::: SUPPLIED MATERIAL

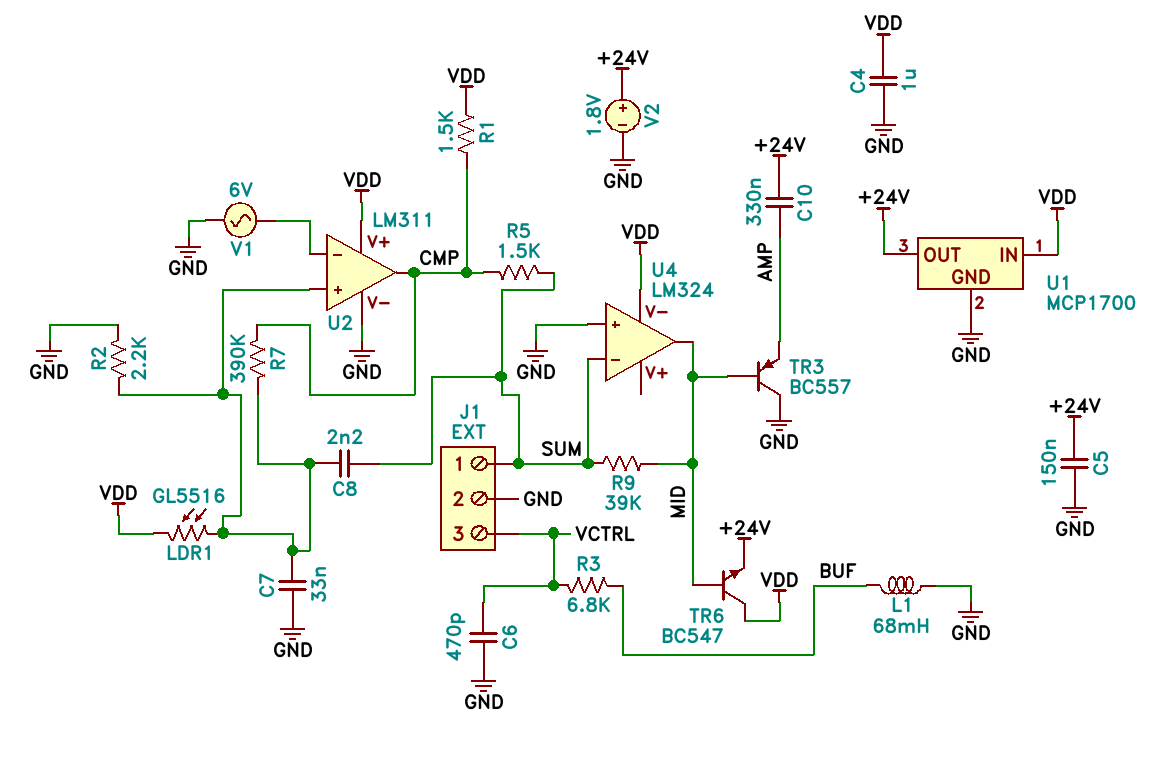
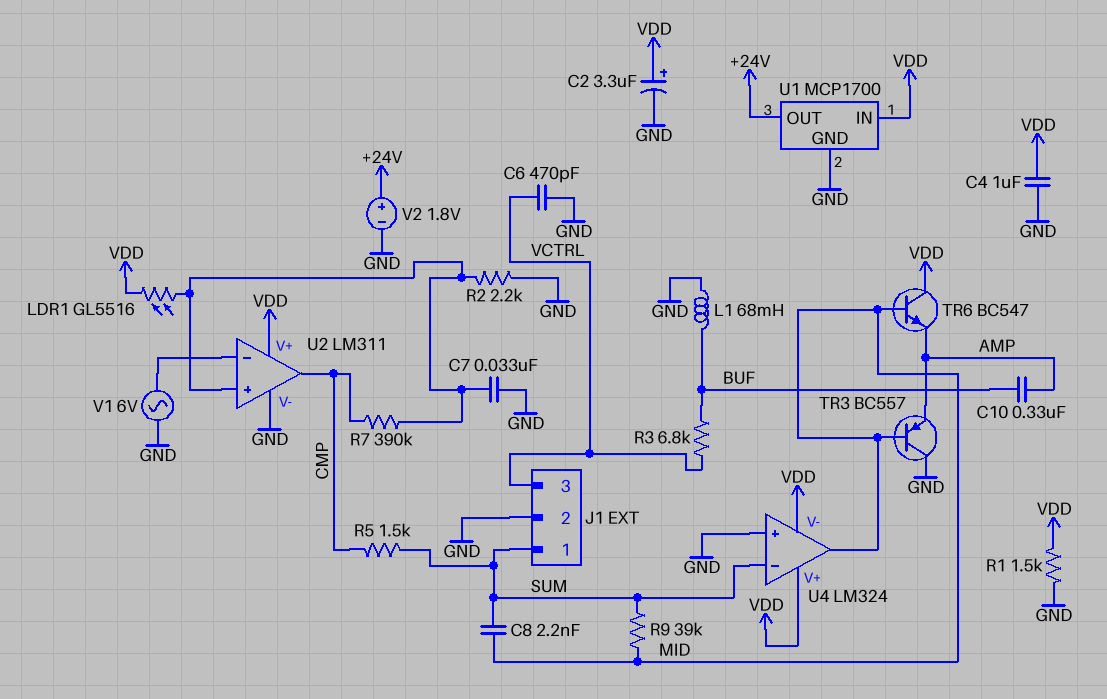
C2: none -> 3.3uF (plus VDD, minus GND)
C5: 150nF (+24V, GND) -> none
C8: 2.2nF (SUM, U2/in+) -> 2.2nF (MID, SUM)
C10: 330nF (+24V, AMP) -> 330nF (AMP, BUF)
R1: 1.5k (CMP, VDD) -> 1.5k (GND, VDD)
TR6: NPN BC547 (B MID, C VDD, E +24V) -> NPN BC547 (B MID, C VDD, E AMP)
U4 pin V+: none -> VDD

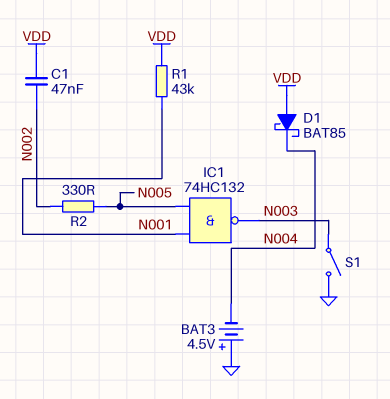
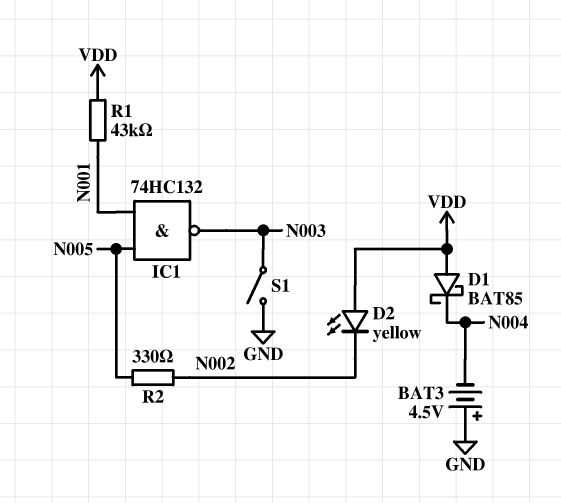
C1: 47nF (N002, VDD) -> none
D2: none -> LED yellow (A VDD, K N002)

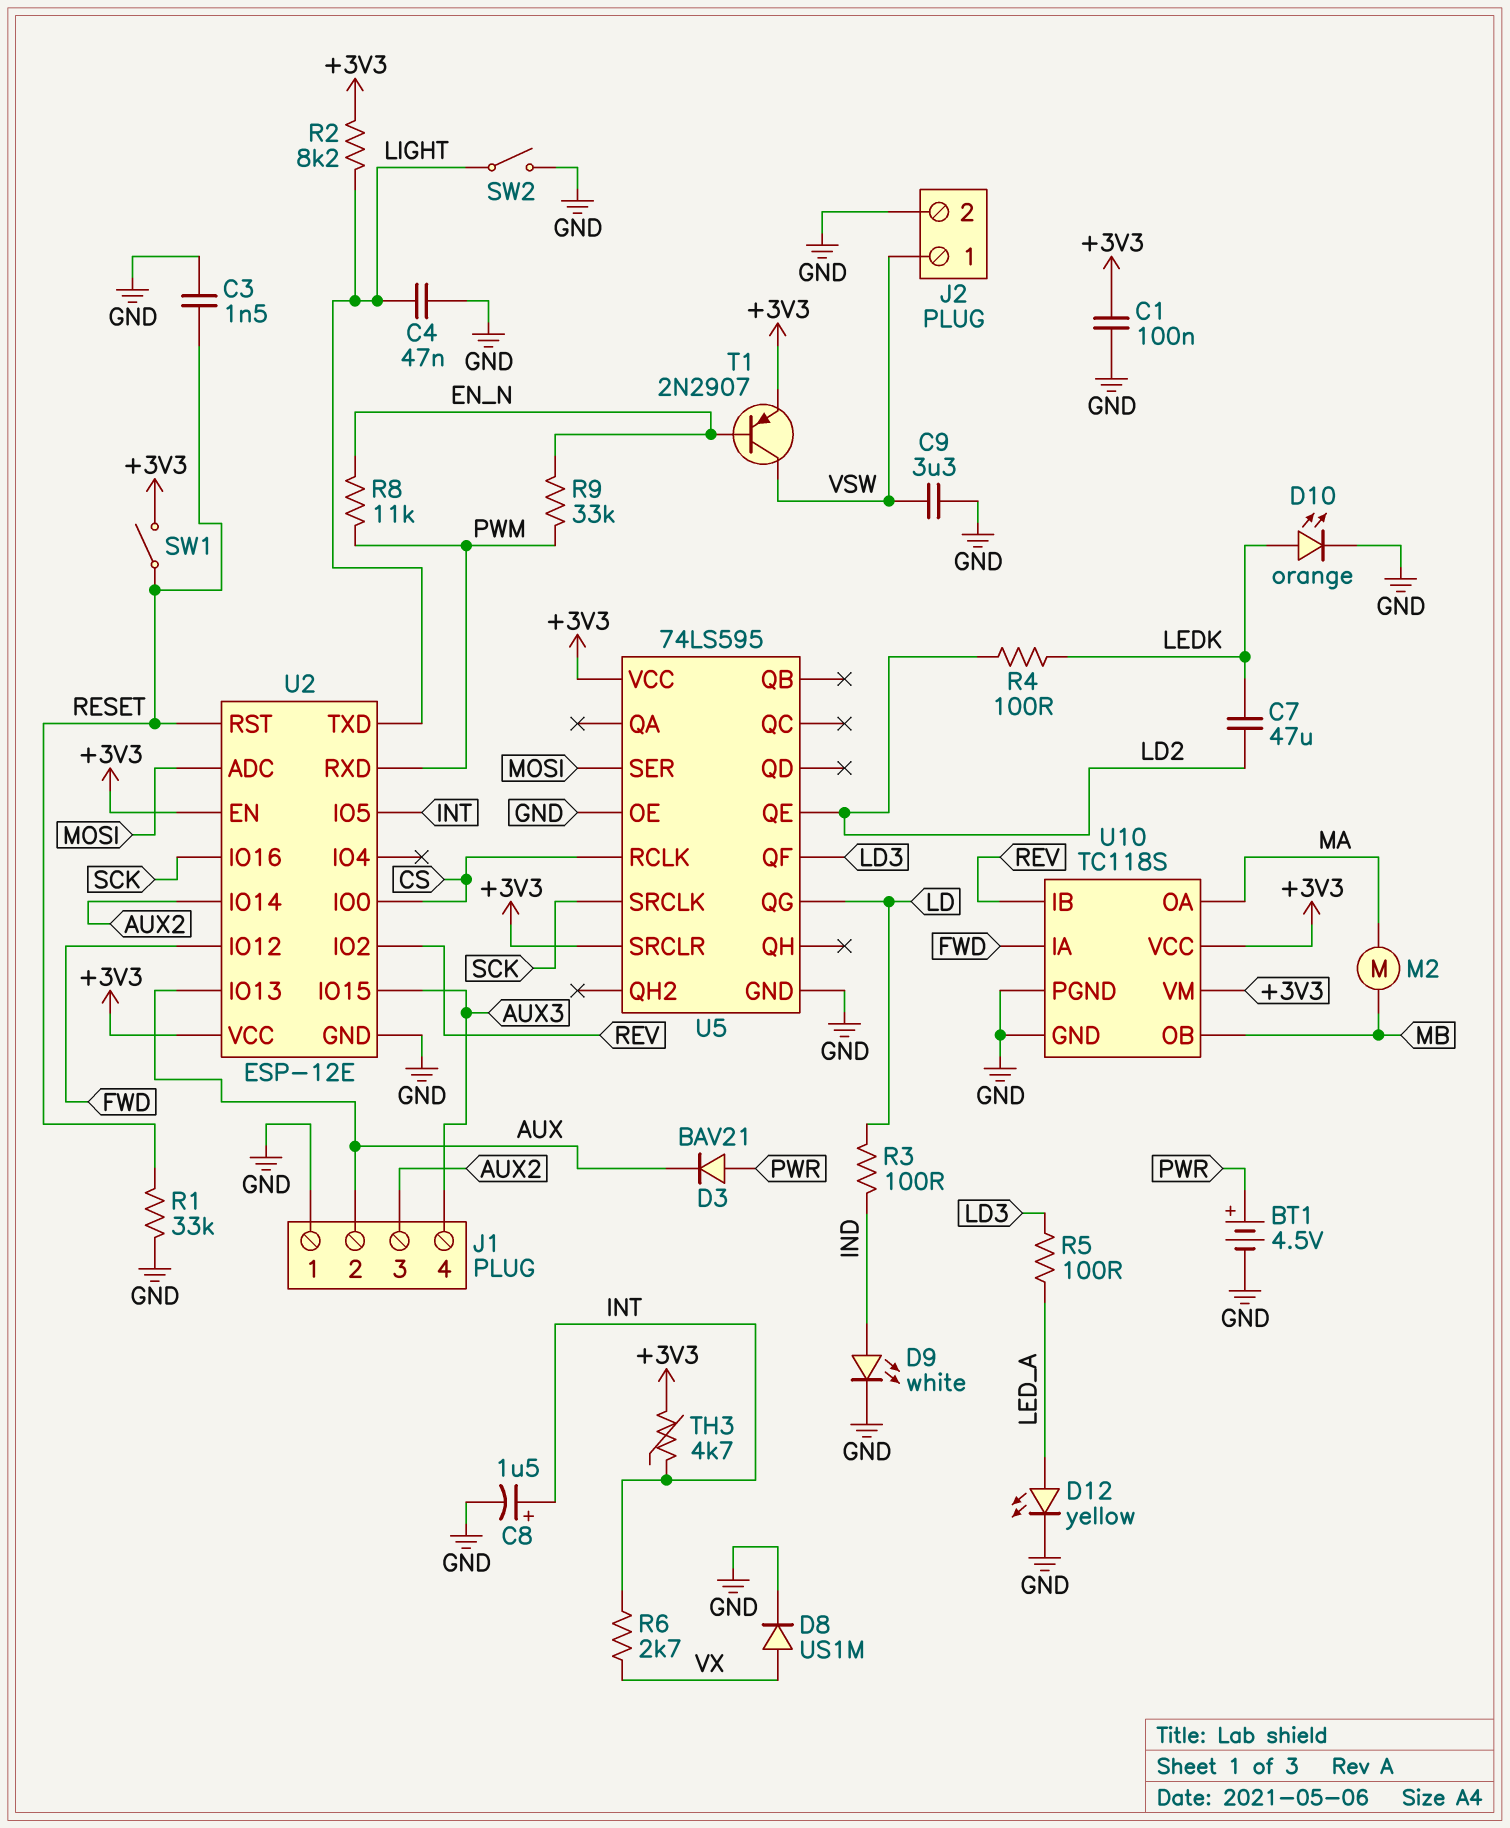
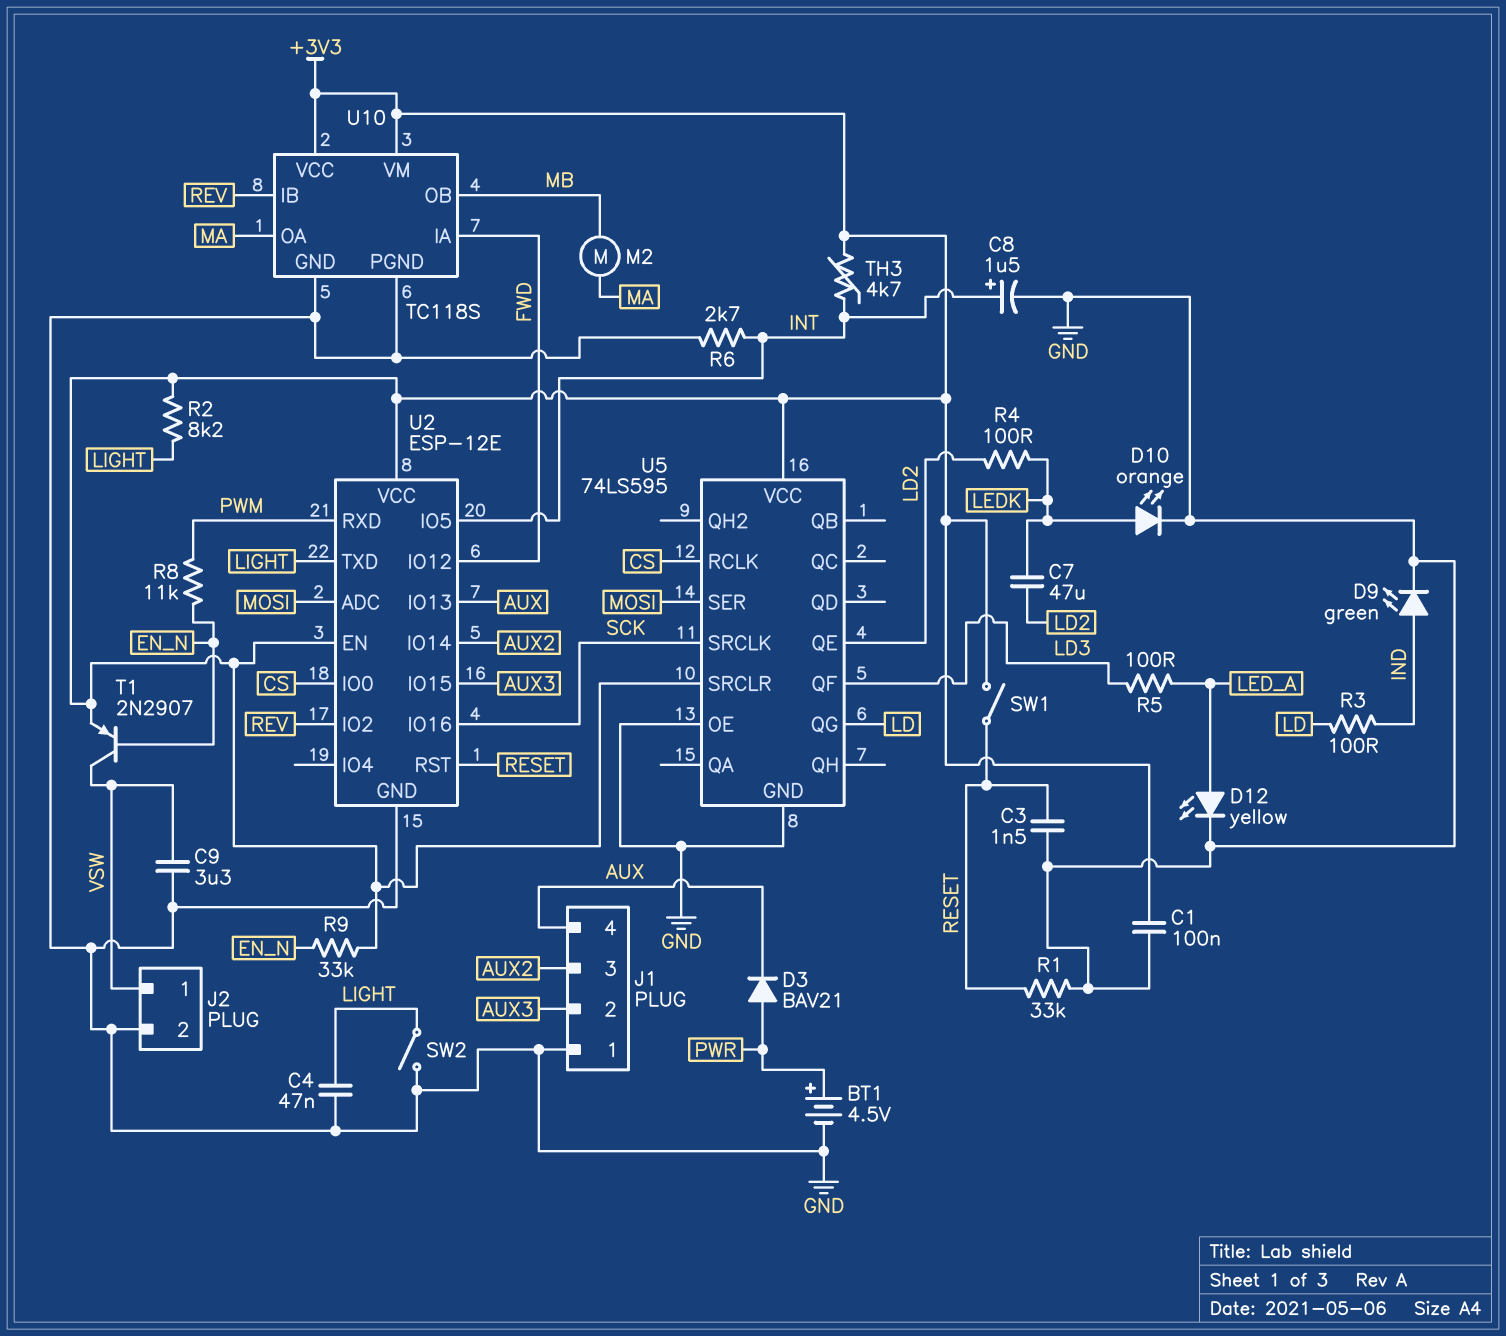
D8: diode US1M (A VX, K GND) -> none
D9: LED white (A IND, K GND) -> LED green (A IND, K GND)
J1 pin 2: AUX -> AUX3
J1 pin 4: AUX3 -> AUX
R6: 2.7k (INT, VX) -> 2.7k (GND, INT)
R9: 33k (EN_N, PWM) -> 33k (+3V3, EN_N)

::::::

_WHAT YOU ARE ASKED TO DO_
Reproduce each line of the records in which "none" appears.

_RESULT OF THE EXERCISE_
C2: none -> 3.3uF (plus VDD, minus GND)
C5: 150nF (+24V, GND) -> none
U4 pin V+: none -> VDD
C1: 47nF (N002, VDD) -> none
D2: none -> LED yellow (A VDD, K N002)
D8: diode US1M (A VX, K GND) -> none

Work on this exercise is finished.